═══ Supplied material

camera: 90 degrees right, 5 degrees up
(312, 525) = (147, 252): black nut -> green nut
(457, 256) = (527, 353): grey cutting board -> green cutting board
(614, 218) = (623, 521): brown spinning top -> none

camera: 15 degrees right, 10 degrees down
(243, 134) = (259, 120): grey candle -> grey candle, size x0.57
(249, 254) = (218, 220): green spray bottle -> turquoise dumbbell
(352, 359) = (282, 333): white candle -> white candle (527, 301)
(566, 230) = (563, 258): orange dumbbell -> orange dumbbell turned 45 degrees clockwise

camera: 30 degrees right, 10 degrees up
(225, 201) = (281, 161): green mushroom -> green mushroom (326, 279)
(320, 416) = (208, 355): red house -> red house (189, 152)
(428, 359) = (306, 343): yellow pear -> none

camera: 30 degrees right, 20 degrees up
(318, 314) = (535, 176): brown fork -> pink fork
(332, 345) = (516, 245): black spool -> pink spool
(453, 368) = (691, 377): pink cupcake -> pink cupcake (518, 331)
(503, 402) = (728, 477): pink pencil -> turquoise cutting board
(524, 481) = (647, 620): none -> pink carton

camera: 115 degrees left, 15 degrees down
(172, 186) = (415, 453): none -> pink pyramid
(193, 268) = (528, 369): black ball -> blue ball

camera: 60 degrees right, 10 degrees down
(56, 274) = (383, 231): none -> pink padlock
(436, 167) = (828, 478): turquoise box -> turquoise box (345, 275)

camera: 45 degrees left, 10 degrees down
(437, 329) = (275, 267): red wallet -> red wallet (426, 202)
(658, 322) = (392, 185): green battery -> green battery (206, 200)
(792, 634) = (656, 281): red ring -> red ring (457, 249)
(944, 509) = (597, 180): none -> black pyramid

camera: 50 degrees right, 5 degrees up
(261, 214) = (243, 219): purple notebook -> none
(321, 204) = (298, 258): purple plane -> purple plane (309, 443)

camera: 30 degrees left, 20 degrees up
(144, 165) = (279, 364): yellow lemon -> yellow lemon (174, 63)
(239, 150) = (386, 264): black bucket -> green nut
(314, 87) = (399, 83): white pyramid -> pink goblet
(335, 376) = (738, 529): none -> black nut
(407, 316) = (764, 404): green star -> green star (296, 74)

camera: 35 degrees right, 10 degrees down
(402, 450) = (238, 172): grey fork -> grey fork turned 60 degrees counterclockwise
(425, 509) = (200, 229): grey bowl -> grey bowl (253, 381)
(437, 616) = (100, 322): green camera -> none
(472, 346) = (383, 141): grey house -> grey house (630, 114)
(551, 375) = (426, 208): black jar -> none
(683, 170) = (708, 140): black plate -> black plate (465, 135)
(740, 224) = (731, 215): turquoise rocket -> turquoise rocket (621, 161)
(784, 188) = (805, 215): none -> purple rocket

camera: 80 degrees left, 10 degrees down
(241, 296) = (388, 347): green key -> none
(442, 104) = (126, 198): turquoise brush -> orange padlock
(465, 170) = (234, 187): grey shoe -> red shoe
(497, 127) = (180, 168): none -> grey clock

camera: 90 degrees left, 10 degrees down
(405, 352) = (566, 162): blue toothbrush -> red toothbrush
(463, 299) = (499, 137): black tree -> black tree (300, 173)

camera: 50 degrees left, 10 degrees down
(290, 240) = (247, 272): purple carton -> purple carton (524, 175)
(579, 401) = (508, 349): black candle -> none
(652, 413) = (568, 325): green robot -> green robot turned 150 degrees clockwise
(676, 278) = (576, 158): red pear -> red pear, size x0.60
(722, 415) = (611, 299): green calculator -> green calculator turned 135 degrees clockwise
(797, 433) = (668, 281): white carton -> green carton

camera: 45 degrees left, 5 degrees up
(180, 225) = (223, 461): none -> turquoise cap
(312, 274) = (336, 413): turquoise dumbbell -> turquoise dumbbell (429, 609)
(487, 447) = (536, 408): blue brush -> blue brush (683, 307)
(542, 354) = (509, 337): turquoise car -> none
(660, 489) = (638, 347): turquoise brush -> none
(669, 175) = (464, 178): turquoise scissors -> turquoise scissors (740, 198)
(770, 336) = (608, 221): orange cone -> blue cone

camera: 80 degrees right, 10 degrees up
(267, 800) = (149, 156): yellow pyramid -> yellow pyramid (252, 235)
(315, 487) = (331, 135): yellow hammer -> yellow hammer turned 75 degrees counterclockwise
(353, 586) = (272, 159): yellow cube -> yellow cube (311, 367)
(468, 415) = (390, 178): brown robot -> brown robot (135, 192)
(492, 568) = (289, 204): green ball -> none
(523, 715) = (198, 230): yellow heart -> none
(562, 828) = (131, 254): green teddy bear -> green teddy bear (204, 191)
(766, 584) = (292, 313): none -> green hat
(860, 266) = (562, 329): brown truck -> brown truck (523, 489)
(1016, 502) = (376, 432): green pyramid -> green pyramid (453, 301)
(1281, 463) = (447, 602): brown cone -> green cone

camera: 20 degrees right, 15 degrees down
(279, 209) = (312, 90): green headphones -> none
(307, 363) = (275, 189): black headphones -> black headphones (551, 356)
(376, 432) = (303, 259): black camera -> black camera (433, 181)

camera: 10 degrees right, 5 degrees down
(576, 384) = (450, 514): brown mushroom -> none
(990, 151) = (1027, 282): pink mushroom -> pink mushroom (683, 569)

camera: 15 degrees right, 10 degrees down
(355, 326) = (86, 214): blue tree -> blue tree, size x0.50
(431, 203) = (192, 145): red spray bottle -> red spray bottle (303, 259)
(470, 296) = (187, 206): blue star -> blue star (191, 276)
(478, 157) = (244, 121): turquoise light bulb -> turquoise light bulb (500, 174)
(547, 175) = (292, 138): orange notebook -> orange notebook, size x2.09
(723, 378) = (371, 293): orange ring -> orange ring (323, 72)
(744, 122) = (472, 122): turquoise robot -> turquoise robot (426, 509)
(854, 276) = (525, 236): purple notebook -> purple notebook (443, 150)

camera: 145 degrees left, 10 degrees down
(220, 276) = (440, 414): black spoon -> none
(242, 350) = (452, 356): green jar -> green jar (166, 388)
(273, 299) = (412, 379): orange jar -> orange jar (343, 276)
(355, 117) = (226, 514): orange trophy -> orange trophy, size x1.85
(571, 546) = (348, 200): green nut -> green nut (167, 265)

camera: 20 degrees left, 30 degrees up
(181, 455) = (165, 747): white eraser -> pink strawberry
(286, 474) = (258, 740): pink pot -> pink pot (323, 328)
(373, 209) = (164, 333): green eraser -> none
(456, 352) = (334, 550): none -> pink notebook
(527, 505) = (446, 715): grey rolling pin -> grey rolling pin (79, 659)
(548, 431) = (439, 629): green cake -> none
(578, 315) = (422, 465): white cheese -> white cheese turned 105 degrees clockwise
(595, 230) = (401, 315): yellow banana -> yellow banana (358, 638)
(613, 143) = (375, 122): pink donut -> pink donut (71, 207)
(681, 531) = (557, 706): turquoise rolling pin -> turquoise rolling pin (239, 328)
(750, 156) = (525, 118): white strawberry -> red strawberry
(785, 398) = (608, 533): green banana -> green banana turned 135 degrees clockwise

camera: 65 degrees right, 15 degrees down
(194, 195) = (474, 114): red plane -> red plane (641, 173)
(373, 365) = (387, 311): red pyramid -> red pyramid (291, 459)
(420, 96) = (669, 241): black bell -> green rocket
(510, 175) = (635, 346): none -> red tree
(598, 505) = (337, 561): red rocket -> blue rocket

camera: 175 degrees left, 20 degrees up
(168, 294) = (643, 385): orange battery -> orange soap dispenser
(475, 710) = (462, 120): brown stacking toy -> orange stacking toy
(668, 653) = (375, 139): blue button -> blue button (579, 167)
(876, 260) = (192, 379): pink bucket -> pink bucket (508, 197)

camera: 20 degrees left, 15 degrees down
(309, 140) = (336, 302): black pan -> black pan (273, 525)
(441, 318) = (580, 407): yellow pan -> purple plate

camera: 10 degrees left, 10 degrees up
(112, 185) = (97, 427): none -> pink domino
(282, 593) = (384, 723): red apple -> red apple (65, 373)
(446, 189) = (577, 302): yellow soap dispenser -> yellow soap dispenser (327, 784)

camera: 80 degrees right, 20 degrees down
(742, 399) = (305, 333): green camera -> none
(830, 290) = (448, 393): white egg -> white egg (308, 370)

══════

Work instructions: Repeat verbatim the opening run of entries, ending with the line that contains "(436, 167) = (828, 478): turquoise".

Output of the exercise:
camera: 90 degrees right, 5 degrees up
(312, 525) = (147, 252): black nut -> green nut
(457, 256) = (527, 353): grey cutting board -> green cutting board
(614, 218) = (623, 521): brown spinning top -> none

camera: 15 degrees right, 10 degrees down
(243, 134) = (259, 120): grey candle -> grey candle, size x0.57
(249, 254) = (218, 220): green spray bottle -> turquoise dumbbell
(352, 359) = (282, 333): white candle -> white candle (527, 301)
(566, 230) = (563, 258): orange dumbbell -> orange dumbbell turned 45 degrees clockwise

camera: 30 degrees right, 10 degrees up
(225, 201) = (281, 161): green mushroom -> green mushroom (326, 279)
(320, 416) = (208, 355): red house -> red house (189, 152)
(428, 359) = (306, 343): yellow pear -> none

camera: 30 degrees right, 20 degrees up
(318, 314) = (535, 176): brown fork -> pink fork
(332, 345) = (516, 245): black spool -> pink spool
(453, 368) = (691, 377): pink cupcake -> pink cupcake (518, 331)
(503, 402) = (728, 477): pink pencil -> turquoise cutting board
(524, 481) = (647, 620): none -> pink carton

camera: 115 degrees left, 15 degrees down
(172, 186) = (415, 453): none -> pink pyramid
(193, 268) = (528, 369): black ball -> blue ball

camera: 60 degrees right, 10 degrees down
(56, 274) = (383, 231): none -> pink padlock
(436, 167) = (828, 478): turquoise box -> turquoise box (345, 275)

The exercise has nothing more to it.